== Segment start ==

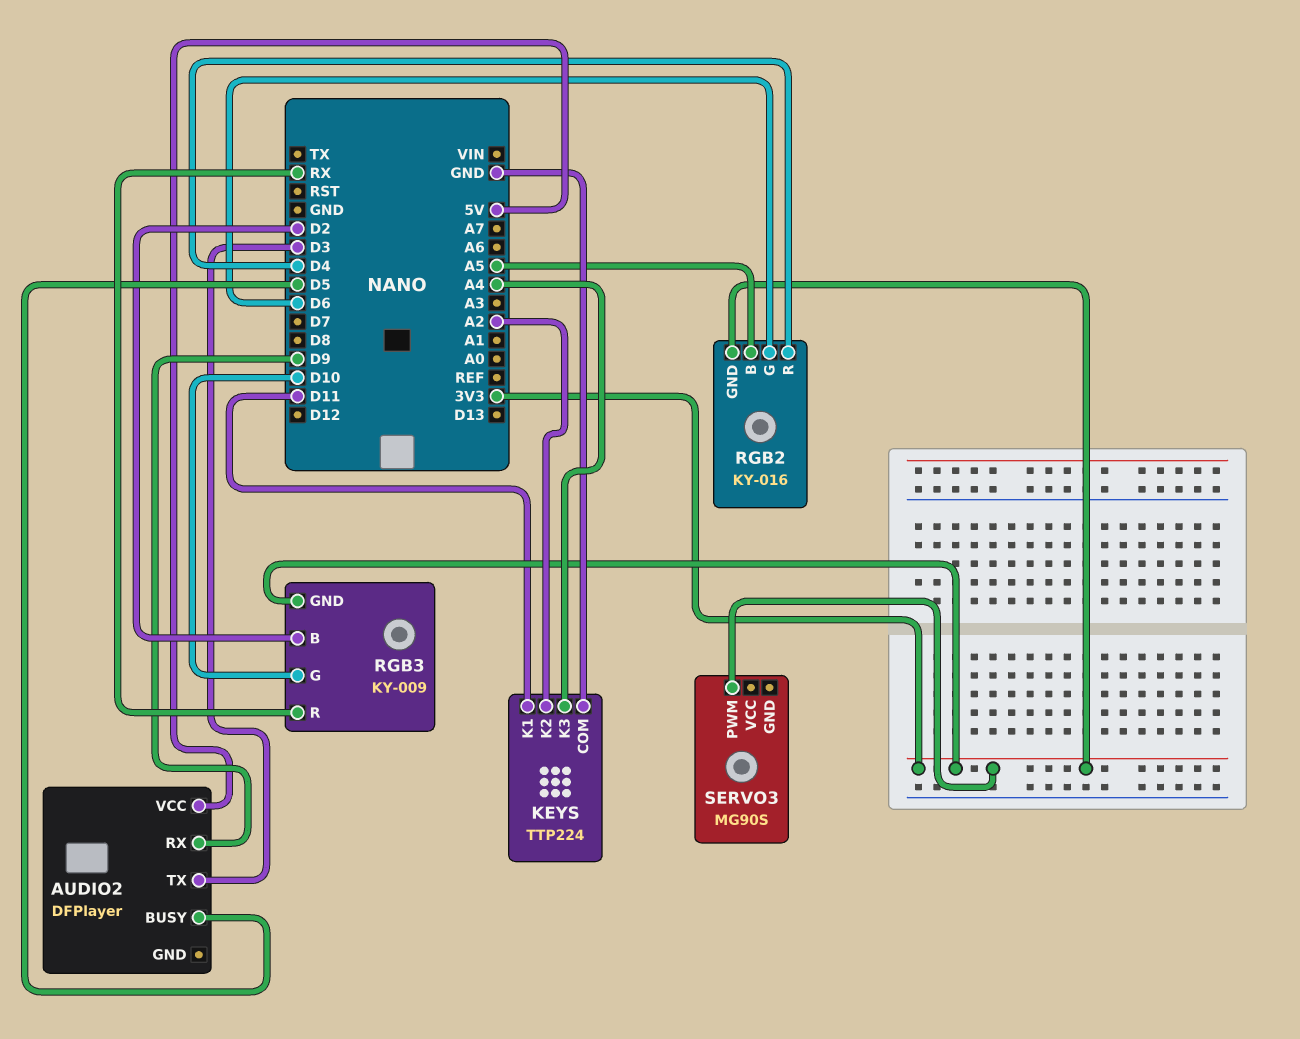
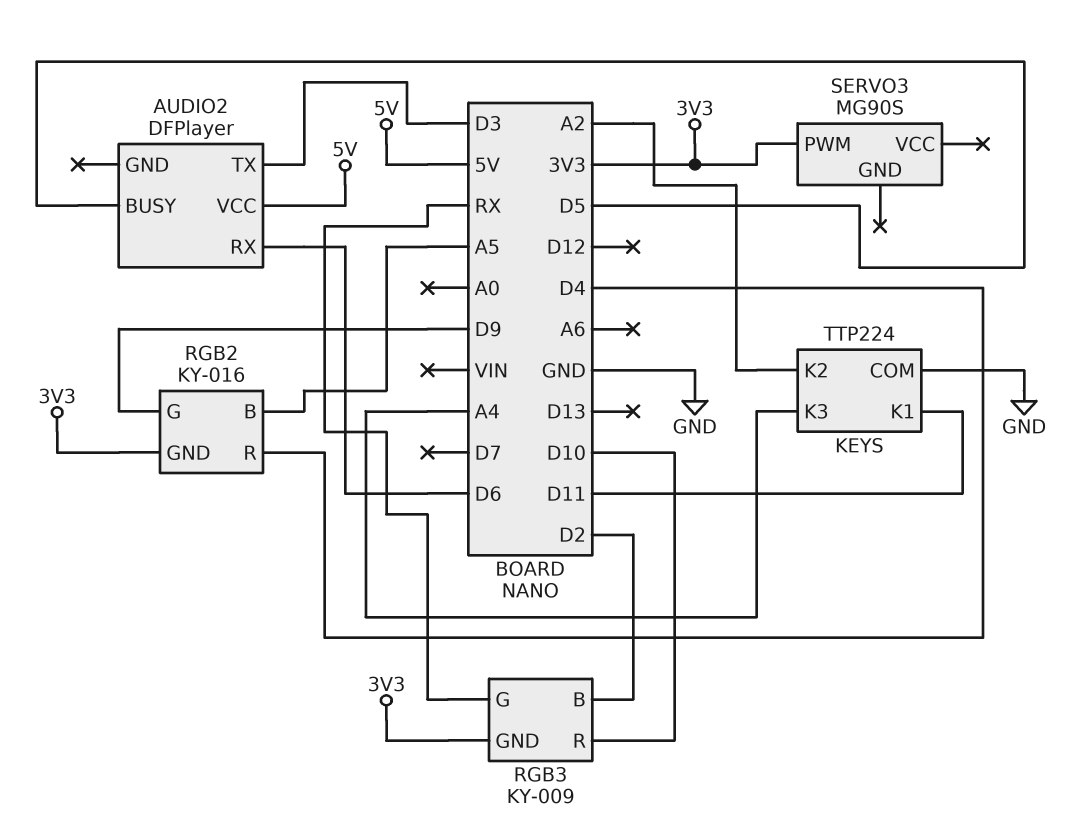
AUDIO2 pin RX: D9 -> D6
RGB2 pin G: D6 -> D9
RGB3 pin G: D10 -> RX
RGB3 pin R: RX -> D10

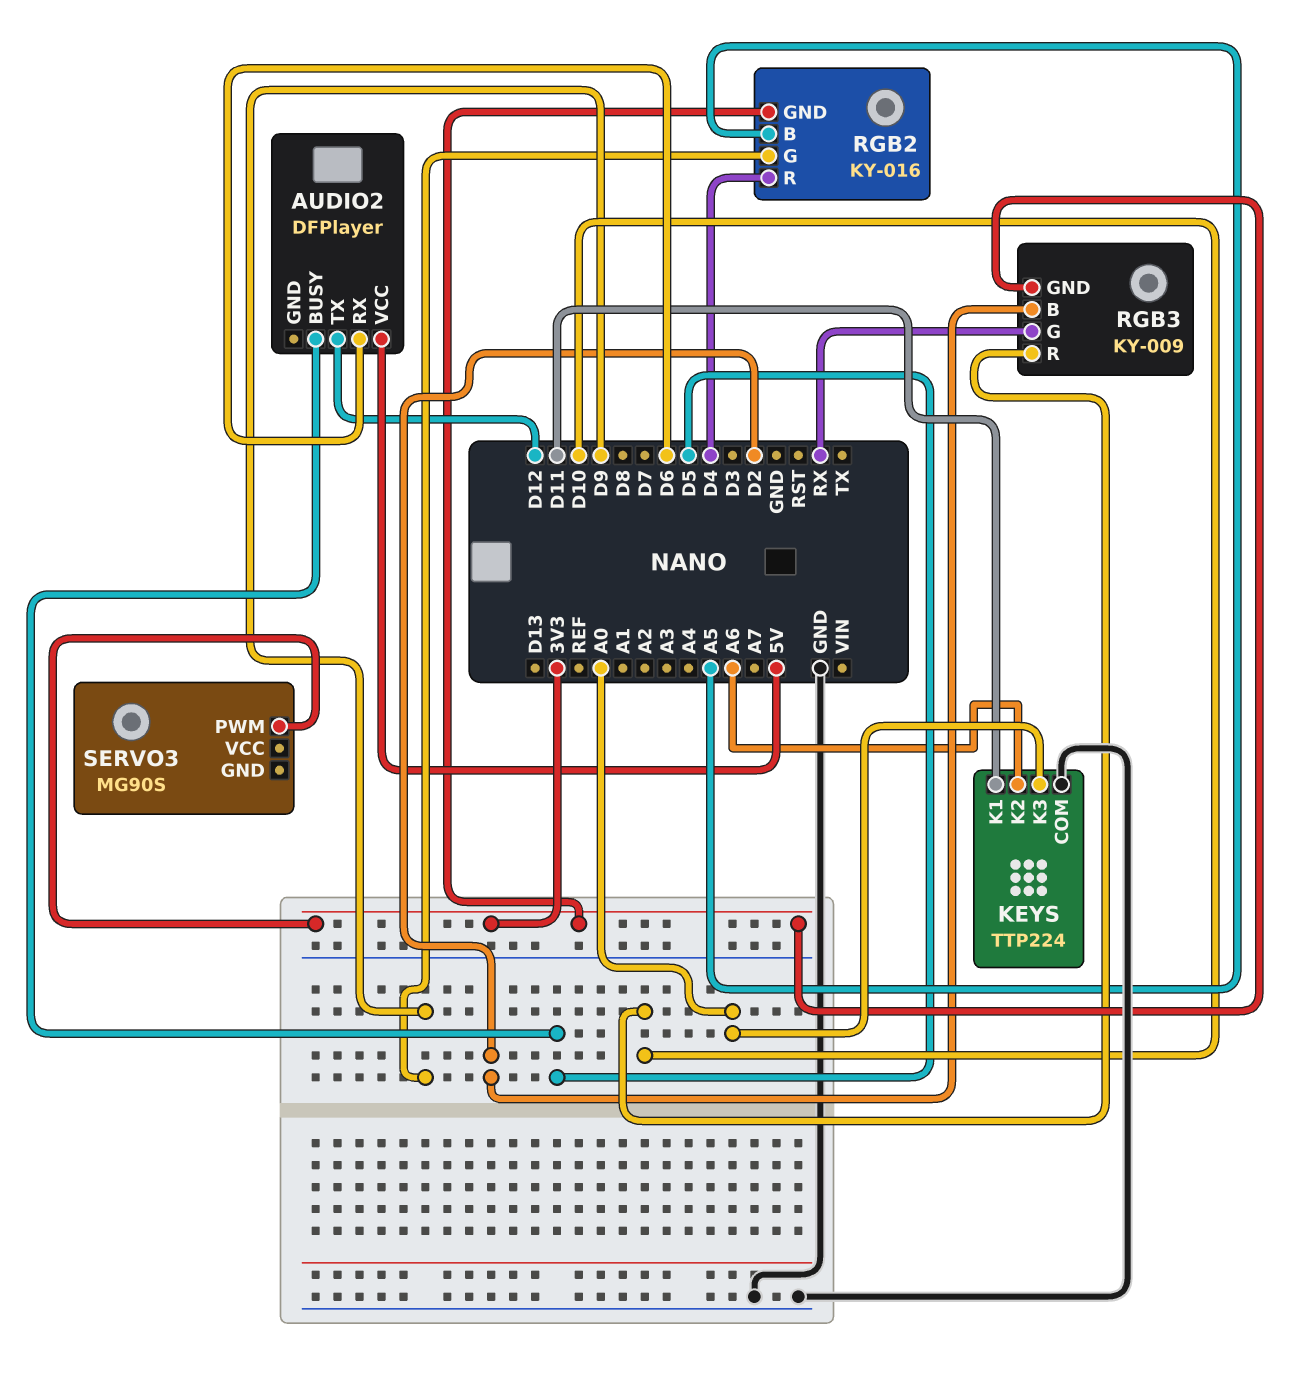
AUDIO2 pin TX: D3 -> D12
KEYS pin K2: A2 -> A6
KEYS pin K3: A4 -> A0

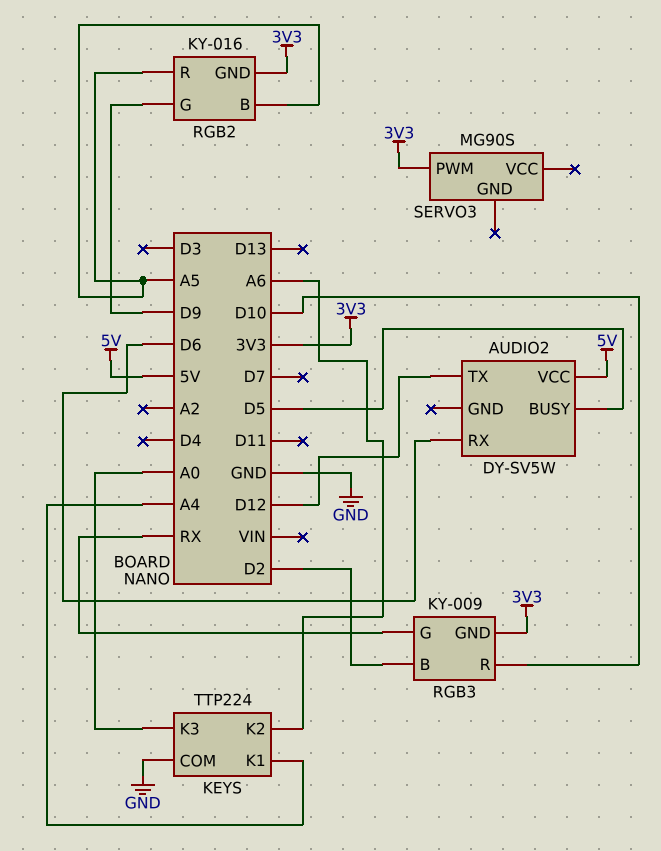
AUDIO2: DFPlayer -> DY-SV5W
KEYS pin K1: D11 -> A4
RGB2 pin R: D4 -> A5

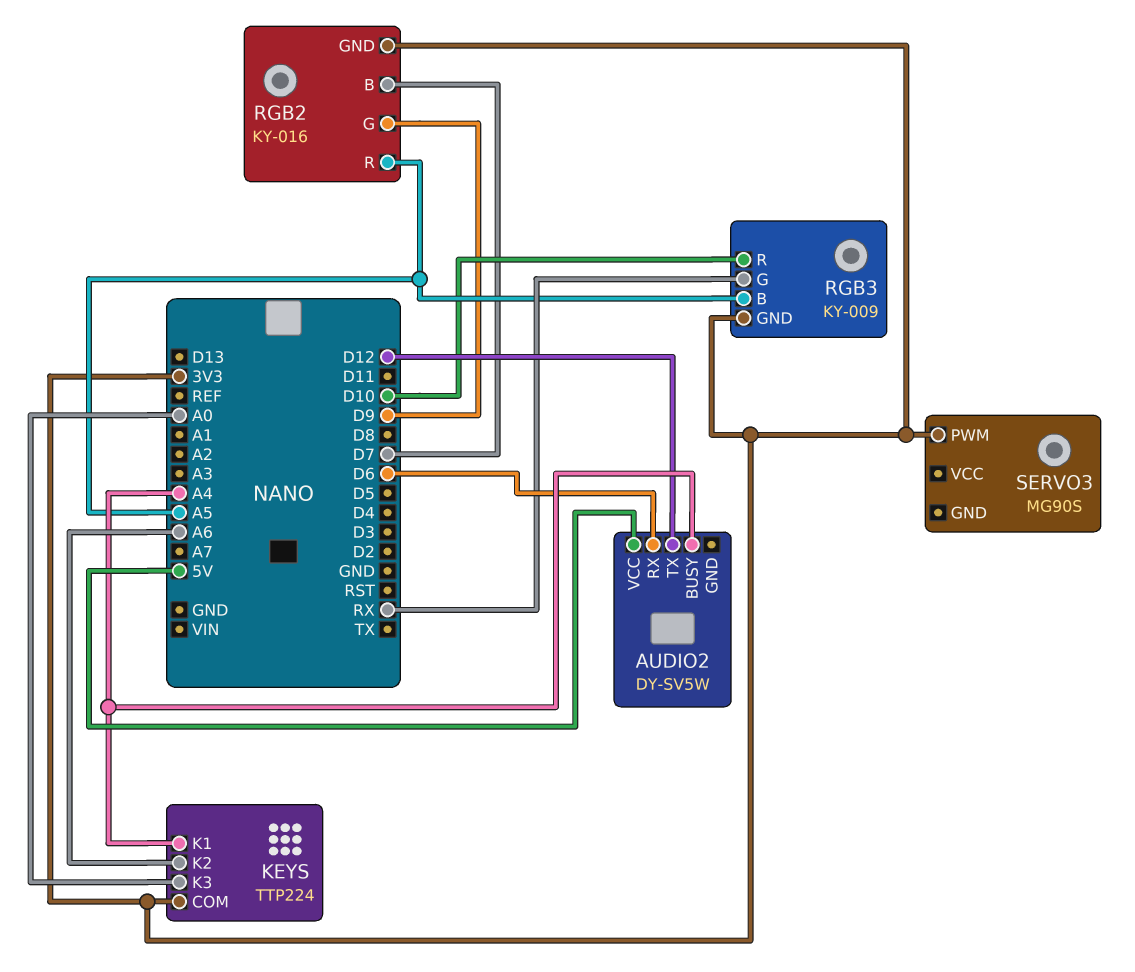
AUDIO2 pin BUSY: D5 -> A4
KEYS pin COM: GND -> 3V3
RGB2 pin B: A5 -> D7
RGB3 pin B: D2 -> A5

== Segment end ==

**Exercise**
Set down exactly, line for line, the data from the line that contains "KEYS pin K3: A4 -> A0" through its last line, keeping pictures out.

**Answer below**
KEYS pin K3: A4 -> A0

AUDIO2: DFPlayer -> DY-SV5W
KEYS pin K1: D11 -> A4
RGB2 pin R: D4 -> A5

AUDIO2 pin BUSY: D5 -> A4
KEYS pin COM: GND -> 3V3
RGB2 pin B: A5 -> D7
RGB3 pin B: D2 -> A5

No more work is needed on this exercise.